(Extracted data entries)
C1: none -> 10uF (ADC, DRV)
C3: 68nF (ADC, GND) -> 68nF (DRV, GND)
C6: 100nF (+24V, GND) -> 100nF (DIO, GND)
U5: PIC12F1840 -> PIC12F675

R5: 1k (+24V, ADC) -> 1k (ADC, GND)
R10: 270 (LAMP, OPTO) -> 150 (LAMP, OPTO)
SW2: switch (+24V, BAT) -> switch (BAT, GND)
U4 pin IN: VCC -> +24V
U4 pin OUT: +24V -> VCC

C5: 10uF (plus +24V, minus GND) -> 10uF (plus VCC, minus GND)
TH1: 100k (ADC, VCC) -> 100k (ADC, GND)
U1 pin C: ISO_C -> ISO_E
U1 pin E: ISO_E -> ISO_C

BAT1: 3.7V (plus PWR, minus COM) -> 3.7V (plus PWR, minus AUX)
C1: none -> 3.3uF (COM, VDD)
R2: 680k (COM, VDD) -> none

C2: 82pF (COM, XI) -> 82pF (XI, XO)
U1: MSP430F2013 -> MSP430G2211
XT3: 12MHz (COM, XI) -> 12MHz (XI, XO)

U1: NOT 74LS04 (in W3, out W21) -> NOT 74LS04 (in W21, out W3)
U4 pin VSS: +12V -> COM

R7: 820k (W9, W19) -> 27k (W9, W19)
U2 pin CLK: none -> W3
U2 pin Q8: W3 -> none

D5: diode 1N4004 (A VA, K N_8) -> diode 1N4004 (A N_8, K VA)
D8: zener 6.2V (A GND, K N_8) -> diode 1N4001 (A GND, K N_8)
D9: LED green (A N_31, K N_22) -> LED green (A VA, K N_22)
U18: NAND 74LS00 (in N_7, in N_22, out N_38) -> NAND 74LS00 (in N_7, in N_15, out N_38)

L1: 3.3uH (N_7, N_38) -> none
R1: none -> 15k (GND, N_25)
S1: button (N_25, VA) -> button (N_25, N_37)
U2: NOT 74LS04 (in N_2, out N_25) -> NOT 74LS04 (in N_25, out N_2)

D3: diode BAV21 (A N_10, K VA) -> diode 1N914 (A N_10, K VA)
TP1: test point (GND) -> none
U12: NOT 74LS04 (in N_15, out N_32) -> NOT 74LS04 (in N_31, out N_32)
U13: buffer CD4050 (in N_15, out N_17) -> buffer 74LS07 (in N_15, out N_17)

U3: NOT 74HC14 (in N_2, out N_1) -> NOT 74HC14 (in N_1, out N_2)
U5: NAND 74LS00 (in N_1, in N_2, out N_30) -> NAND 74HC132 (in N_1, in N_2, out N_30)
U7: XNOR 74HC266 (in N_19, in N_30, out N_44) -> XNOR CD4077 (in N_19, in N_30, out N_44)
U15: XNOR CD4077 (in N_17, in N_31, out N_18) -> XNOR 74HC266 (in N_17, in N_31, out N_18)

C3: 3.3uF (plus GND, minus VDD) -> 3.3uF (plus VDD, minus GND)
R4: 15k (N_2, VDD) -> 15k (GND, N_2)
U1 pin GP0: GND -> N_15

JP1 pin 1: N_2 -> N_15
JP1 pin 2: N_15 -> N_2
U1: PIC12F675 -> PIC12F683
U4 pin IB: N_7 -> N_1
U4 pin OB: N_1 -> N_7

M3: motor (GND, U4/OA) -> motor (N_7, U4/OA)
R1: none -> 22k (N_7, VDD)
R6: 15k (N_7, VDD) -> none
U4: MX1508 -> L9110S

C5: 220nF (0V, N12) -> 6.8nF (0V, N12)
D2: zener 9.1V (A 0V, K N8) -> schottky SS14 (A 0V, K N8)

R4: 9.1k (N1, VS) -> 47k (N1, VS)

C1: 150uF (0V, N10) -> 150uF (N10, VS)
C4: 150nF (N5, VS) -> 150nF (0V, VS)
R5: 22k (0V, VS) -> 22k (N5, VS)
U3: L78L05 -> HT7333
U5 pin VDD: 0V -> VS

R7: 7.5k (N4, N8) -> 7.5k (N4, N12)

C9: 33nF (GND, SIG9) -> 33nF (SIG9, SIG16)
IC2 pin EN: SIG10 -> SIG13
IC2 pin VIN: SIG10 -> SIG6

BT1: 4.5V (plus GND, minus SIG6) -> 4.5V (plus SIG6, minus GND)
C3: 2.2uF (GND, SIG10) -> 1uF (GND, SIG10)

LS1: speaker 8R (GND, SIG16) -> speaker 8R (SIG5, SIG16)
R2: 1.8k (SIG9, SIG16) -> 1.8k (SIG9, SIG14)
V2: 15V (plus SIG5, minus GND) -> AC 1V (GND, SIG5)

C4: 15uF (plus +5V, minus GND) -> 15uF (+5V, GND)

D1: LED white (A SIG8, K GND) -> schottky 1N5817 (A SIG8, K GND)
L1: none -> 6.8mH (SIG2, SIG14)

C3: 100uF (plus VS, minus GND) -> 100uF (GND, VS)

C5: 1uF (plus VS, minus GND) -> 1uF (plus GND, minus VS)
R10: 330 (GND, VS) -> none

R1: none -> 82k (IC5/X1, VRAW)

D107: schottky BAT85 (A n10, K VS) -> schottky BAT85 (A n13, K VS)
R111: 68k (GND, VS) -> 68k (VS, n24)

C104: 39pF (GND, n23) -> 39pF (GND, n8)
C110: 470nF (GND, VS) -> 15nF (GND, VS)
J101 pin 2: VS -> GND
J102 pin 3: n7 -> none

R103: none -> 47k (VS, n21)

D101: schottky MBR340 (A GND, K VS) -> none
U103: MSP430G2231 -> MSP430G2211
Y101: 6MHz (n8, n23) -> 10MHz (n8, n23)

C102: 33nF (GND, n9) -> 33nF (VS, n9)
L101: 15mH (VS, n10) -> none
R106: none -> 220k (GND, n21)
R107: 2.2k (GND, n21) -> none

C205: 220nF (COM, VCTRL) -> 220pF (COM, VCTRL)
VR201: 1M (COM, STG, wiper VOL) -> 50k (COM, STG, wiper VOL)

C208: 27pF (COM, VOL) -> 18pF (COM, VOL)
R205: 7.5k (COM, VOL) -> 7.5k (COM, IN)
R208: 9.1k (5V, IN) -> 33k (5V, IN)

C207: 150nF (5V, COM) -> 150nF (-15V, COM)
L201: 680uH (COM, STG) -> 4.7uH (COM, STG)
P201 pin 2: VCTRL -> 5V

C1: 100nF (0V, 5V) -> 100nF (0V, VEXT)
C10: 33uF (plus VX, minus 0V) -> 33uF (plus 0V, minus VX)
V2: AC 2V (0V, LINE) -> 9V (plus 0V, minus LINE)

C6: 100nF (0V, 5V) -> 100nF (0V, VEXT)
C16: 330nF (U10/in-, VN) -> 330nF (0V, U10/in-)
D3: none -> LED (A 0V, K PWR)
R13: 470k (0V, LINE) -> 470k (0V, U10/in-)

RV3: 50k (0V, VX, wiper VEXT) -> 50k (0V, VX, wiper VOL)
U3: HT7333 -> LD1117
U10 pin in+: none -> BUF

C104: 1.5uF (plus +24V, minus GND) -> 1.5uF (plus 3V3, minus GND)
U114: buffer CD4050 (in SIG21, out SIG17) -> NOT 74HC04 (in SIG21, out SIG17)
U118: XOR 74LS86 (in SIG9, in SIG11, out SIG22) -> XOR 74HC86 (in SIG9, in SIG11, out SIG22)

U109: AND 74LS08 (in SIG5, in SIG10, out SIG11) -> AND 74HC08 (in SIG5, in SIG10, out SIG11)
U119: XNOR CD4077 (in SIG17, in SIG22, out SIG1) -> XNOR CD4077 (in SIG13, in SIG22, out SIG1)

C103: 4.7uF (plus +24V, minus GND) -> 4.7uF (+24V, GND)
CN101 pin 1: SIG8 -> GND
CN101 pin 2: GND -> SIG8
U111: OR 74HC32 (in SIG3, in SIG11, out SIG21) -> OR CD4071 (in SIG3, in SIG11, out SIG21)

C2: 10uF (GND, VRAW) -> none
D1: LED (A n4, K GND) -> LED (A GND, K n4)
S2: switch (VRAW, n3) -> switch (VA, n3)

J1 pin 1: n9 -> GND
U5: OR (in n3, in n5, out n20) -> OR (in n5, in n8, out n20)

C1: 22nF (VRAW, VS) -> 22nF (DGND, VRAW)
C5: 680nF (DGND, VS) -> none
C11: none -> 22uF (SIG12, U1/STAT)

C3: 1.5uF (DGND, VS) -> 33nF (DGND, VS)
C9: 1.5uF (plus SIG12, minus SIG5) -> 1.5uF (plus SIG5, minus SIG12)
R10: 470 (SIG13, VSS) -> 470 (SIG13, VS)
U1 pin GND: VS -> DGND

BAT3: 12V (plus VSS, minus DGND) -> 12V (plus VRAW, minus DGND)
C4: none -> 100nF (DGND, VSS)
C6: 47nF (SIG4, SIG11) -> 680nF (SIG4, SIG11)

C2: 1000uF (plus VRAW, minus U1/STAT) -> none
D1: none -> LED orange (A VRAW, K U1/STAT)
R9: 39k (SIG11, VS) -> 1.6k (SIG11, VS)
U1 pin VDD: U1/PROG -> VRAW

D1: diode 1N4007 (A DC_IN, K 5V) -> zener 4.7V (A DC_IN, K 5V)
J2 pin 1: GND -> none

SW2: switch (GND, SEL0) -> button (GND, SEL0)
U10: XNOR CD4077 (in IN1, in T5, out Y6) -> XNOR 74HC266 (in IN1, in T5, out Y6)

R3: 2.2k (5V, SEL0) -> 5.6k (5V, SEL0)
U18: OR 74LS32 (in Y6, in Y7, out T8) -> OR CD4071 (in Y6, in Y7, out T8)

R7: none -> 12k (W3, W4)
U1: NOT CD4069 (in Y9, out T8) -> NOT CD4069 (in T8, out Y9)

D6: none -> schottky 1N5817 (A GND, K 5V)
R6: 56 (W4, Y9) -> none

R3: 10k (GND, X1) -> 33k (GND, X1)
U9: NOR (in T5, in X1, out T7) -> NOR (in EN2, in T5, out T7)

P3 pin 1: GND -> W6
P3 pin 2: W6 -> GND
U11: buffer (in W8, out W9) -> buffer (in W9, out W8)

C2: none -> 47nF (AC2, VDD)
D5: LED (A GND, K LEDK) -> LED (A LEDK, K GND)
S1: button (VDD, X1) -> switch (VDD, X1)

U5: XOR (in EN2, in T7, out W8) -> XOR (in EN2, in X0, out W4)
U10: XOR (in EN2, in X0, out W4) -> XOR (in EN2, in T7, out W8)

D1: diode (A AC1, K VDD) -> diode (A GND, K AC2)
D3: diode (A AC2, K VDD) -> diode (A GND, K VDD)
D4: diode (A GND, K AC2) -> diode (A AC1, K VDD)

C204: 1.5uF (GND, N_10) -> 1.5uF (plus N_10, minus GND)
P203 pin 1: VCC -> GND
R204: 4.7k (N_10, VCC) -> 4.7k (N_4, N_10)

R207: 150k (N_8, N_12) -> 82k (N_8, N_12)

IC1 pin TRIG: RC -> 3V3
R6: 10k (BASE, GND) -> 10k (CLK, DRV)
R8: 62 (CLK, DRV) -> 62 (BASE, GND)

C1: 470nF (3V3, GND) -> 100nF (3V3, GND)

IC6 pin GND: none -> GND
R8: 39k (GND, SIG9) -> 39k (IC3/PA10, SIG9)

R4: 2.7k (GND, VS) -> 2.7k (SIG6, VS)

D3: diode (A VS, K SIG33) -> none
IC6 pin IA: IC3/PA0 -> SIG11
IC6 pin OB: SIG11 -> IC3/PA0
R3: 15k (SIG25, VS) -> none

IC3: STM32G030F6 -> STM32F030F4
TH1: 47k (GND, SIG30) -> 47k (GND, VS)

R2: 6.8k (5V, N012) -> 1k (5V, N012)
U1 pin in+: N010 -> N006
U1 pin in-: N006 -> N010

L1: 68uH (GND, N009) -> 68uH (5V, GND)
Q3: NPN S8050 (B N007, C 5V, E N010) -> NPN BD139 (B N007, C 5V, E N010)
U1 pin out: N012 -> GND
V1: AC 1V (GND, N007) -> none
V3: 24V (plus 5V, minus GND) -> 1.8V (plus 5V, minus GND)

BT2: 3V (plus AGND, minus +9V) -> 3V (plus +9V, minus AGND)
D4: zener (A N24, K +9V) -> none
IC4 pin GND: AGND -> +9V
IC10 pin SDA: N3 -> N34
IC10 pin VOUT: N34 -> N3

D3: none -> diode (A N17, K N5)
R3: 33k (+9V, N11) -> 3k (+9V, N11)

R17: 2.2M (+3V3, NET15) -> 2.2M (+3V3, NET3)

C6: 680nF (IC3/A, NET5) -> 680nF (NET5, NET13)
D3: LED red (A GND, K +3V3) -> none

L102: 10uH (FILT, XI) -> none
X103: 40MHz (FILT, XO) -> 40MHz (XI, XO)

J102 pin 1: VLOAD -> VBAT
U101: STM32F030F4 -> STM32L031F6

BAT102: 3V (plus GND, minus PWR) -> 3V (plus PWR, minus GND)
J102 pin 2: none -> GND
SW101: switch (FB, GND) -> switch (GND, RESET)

**Exercise details:** Using the records above, report each line that contains the word "VEXT" by copying it.

**Result below:**
C1: 100nF (0V, 5V) -> 100nF (0V, VEXT)
C6: 100nF (0V, 5V) -> 100nF (0V, VEXT)
RV3: 50k (0V, VX, wiper VEXT) -> 50k (0V, VX, wiper VOL)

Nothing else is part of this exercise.